» The task
What are the lines from the top of the entries through the one with "C1: 1nF (GND, n17) -> 1nF (3V3, GND)"? Write them out exactly, with no pictures.

Before and after images
==================================================
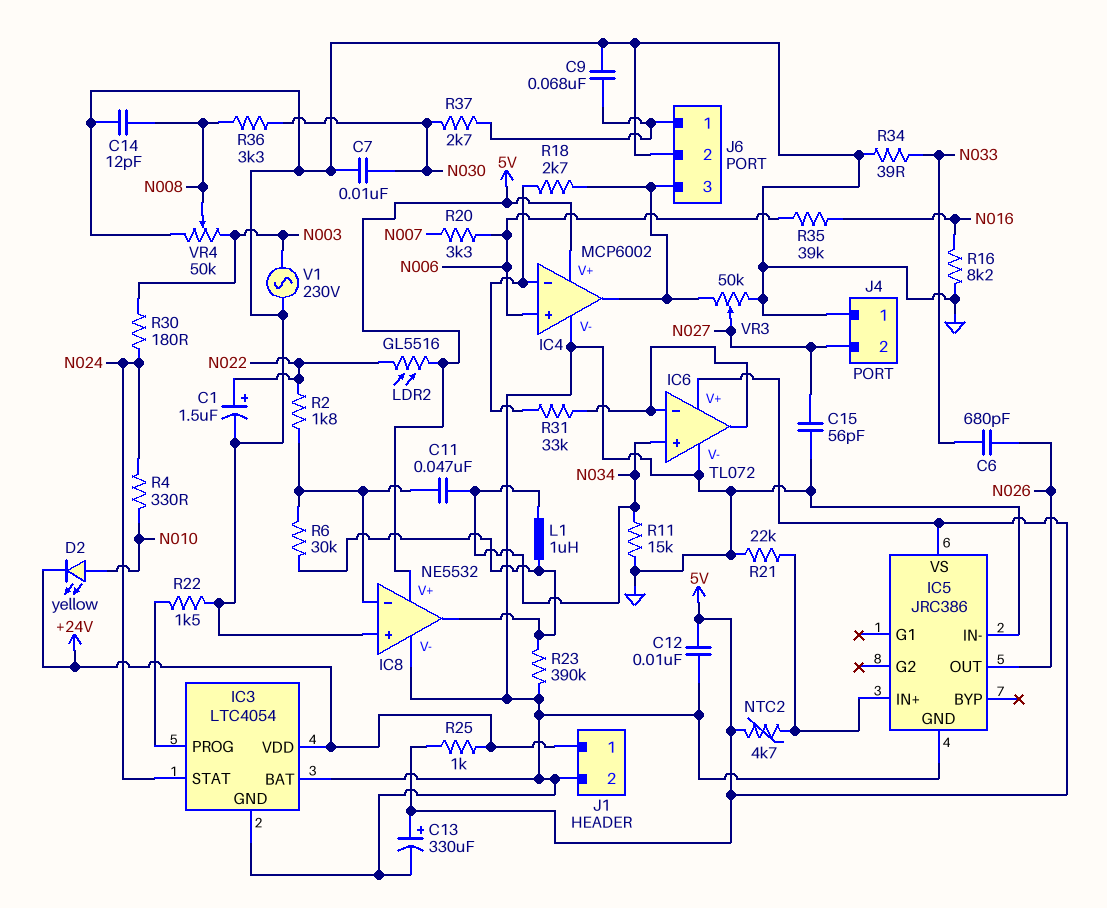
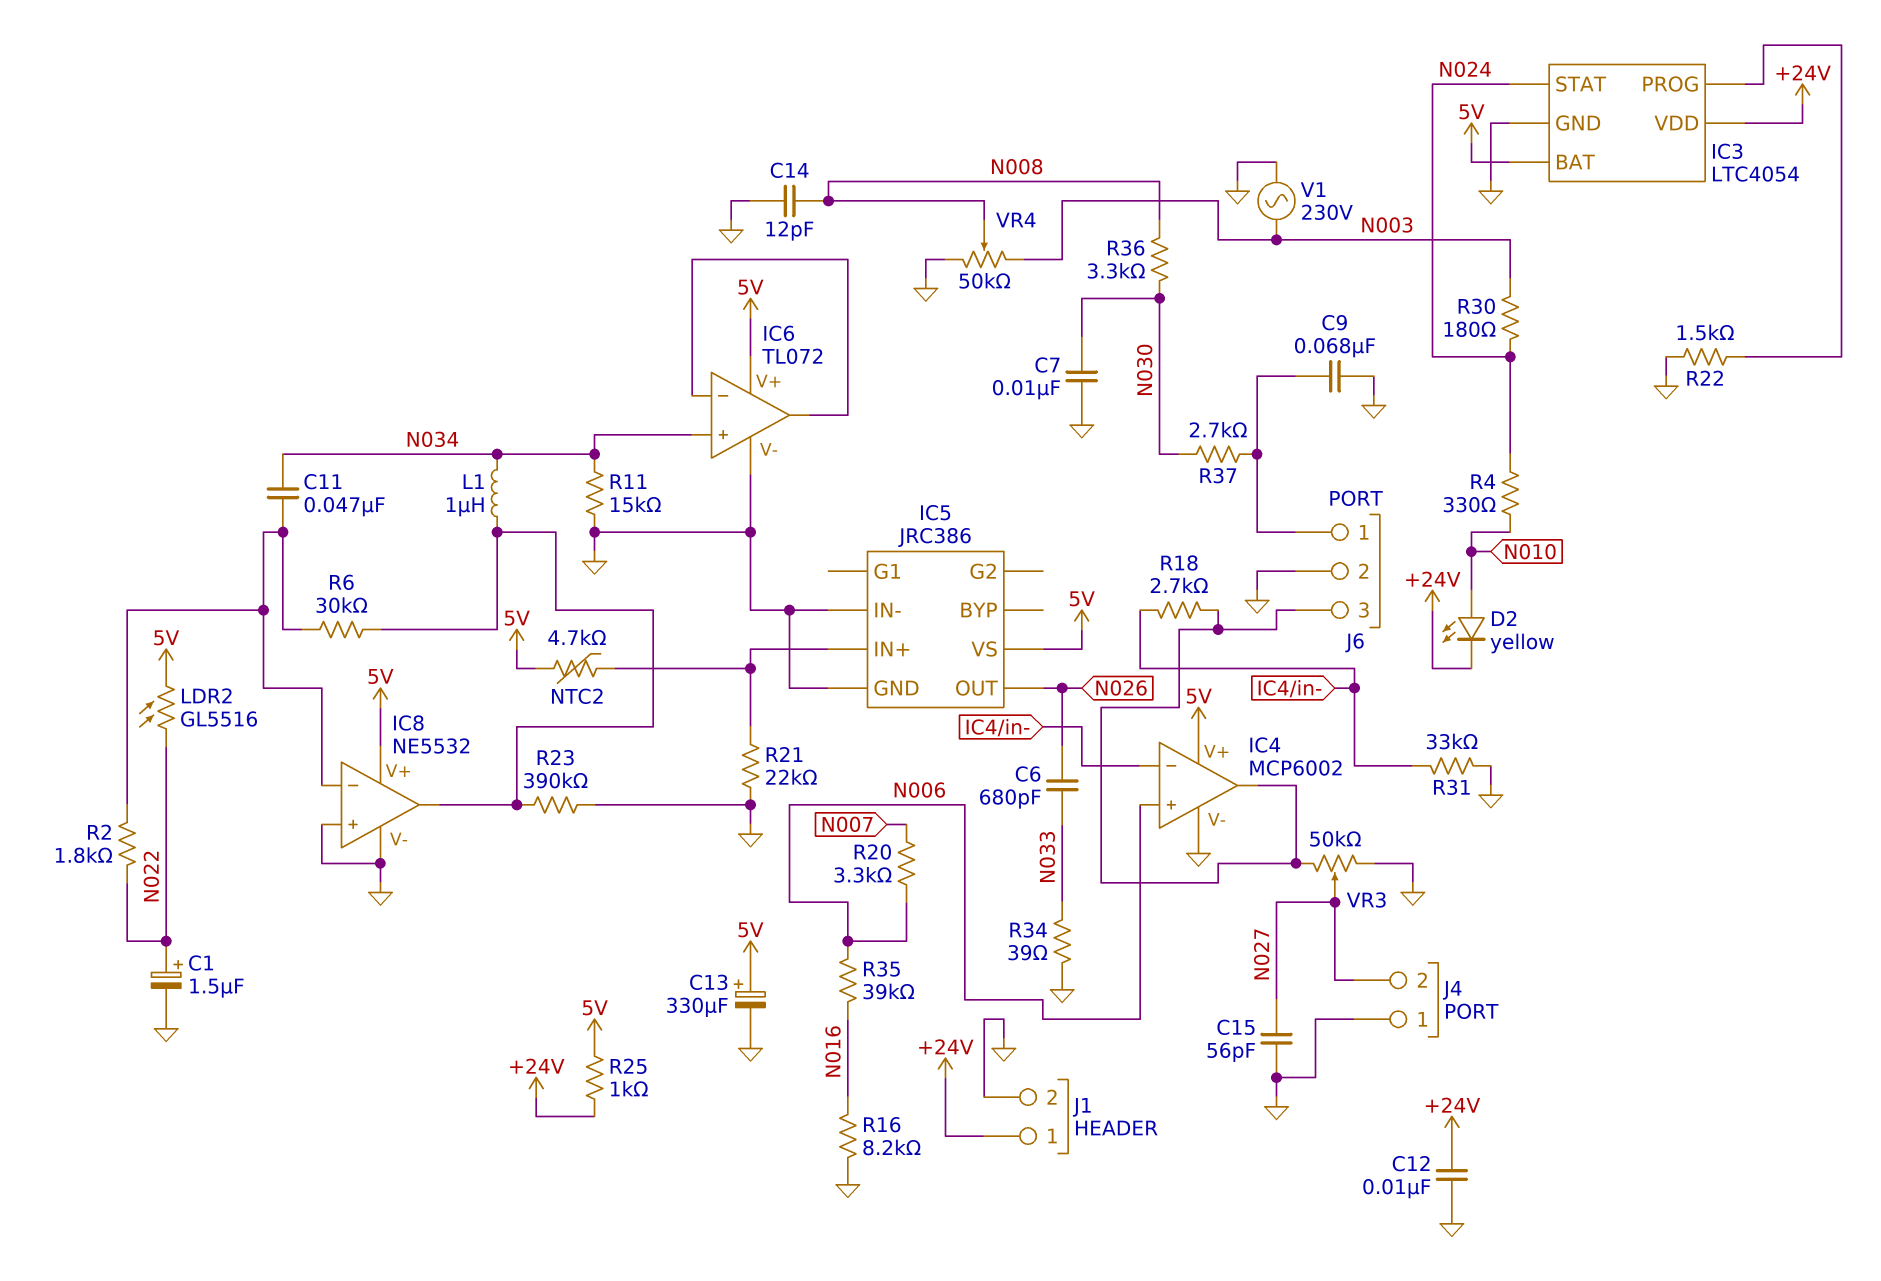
C12: 10nF (5V, GND) -> 10nF (+24V, GND)
IC3 pin BAT: GND -> 5V
R31: 33k (IC4/in-, IC6/in-) -> 33k (GND, IC4/in-)

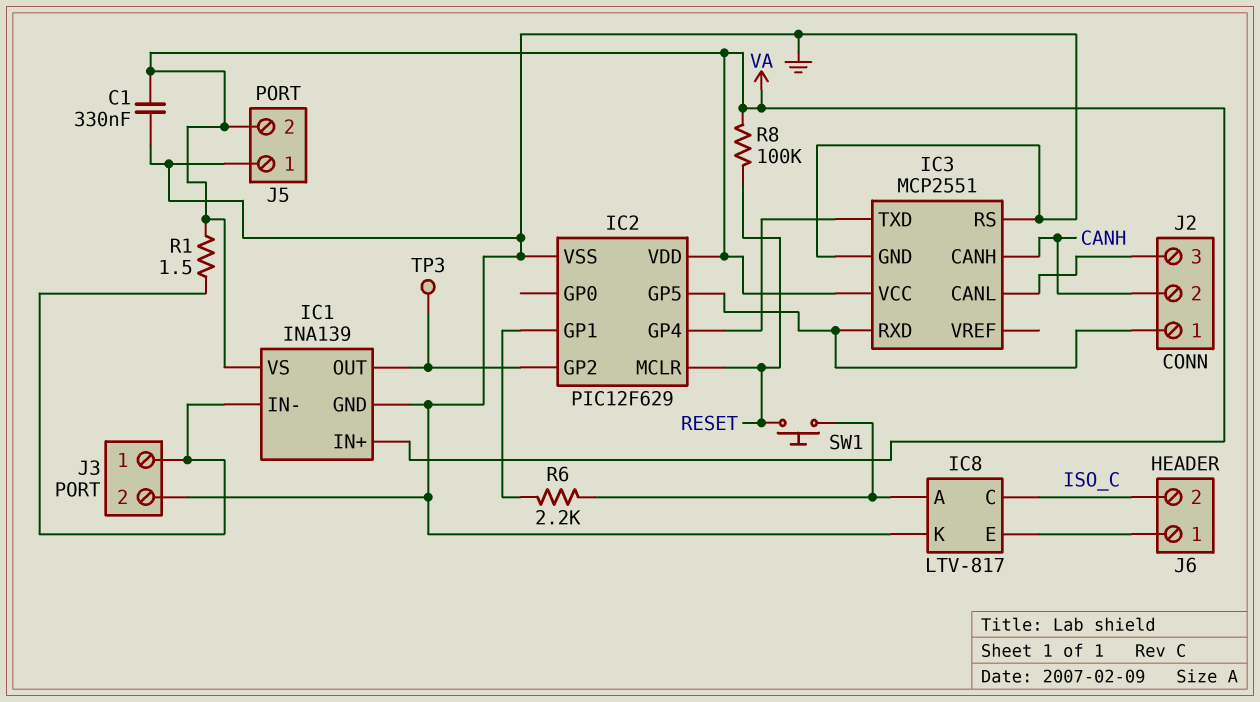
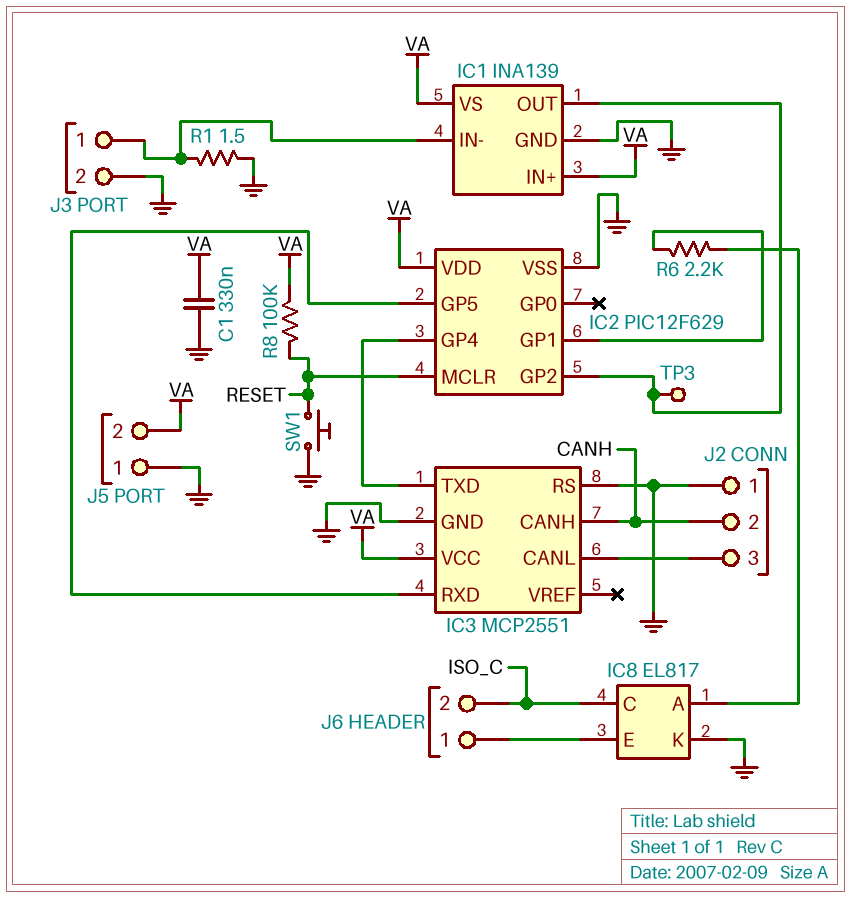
IC8: LTV-817 -> EL817
J2 pin 1: IC2/GP5 -> GND
R1: 1.5 (IC1/IN-, VA) -> 1.5 (GND, IC1/IN-)
SW1: button (IC8/A, RESET) -> button (GND, RESET)

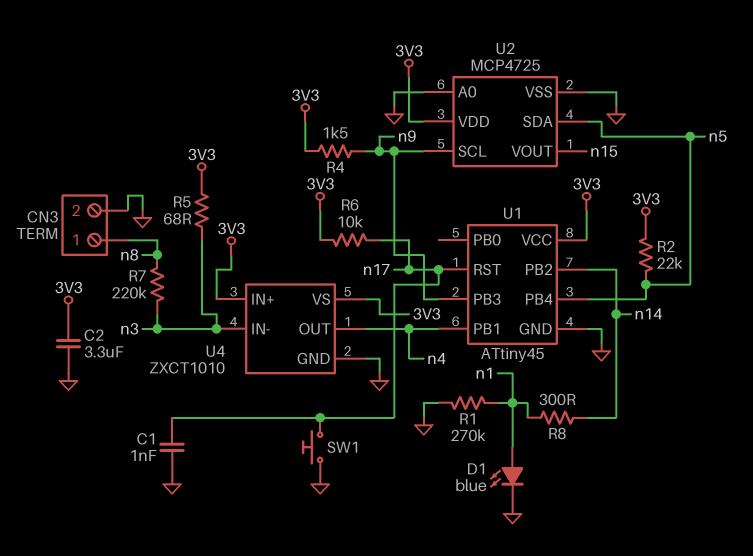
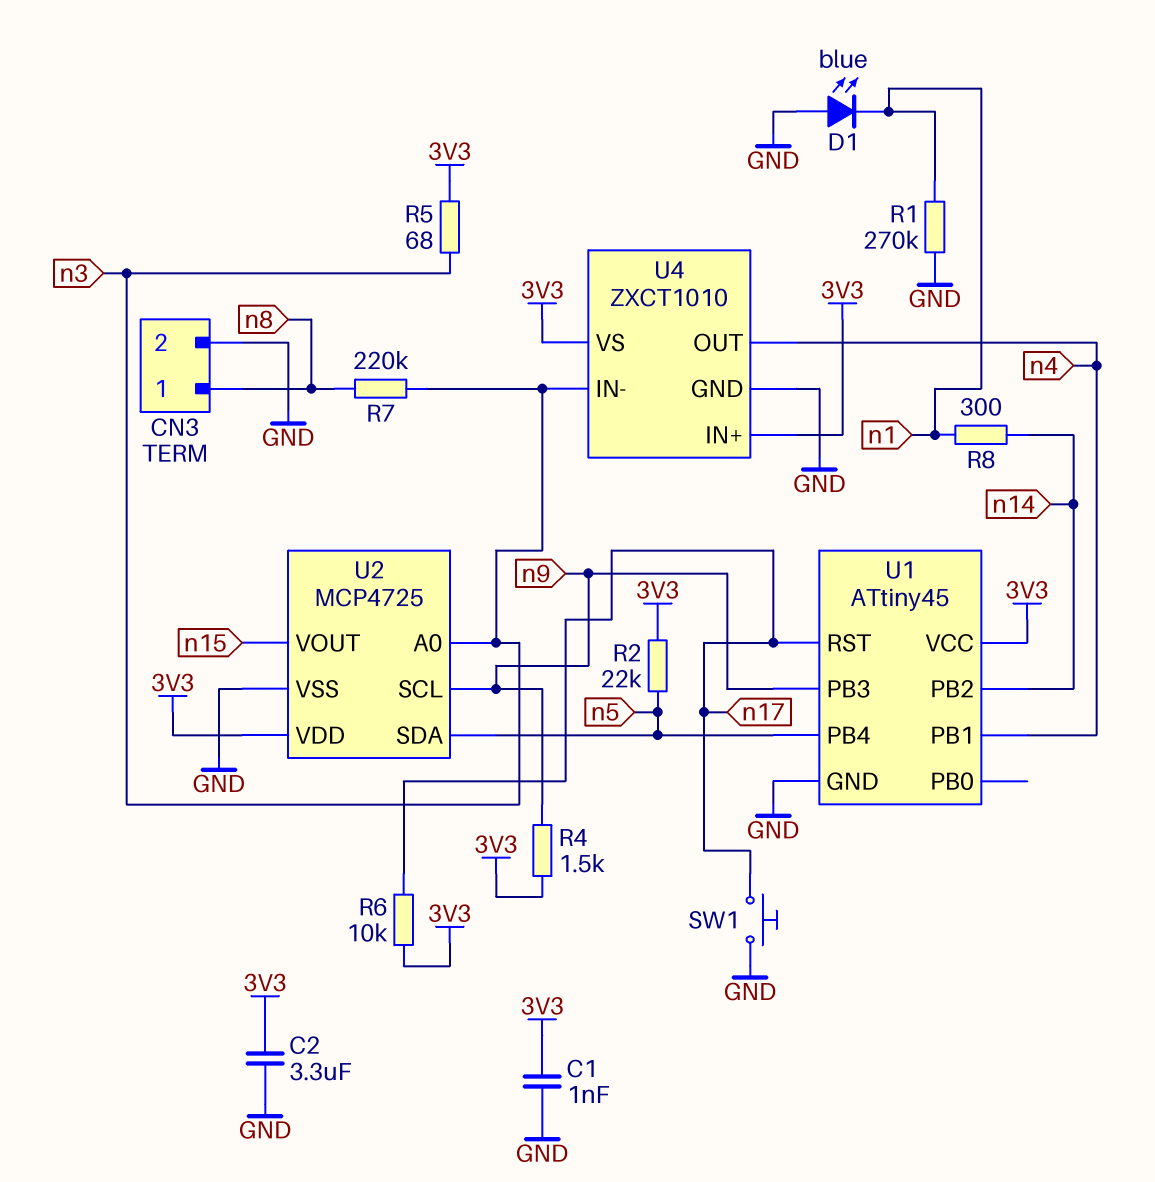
C1: 1nF (GND, n17) -> 1nF (3V3, GND)
D1: LED blue (A n1, K GND) -> LED blue (A GND, K n1)
U2 pin A0: GND -> n3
==================================================
» Finished task
C12: 10nF (5V, GND) -> 10nF (+24V, GND)
IC3 pin BAT: GND -> 5V
R31: 33k (IC4/in-, IC6/in-) -> 33k (GND, IC4/in-)

IC8: LTV-817 -> EL817
J2 pin 1: IC2/GP5 -> GND
R1: 1.5 (IC1/IN-, VA) -> 1.5 (GND, IC1/IN-)
SW1: button (IC8/A, RESET) -> button (GND, RESET)

C1: 1nF (GND, n17) -> 1nF (3V3, GND)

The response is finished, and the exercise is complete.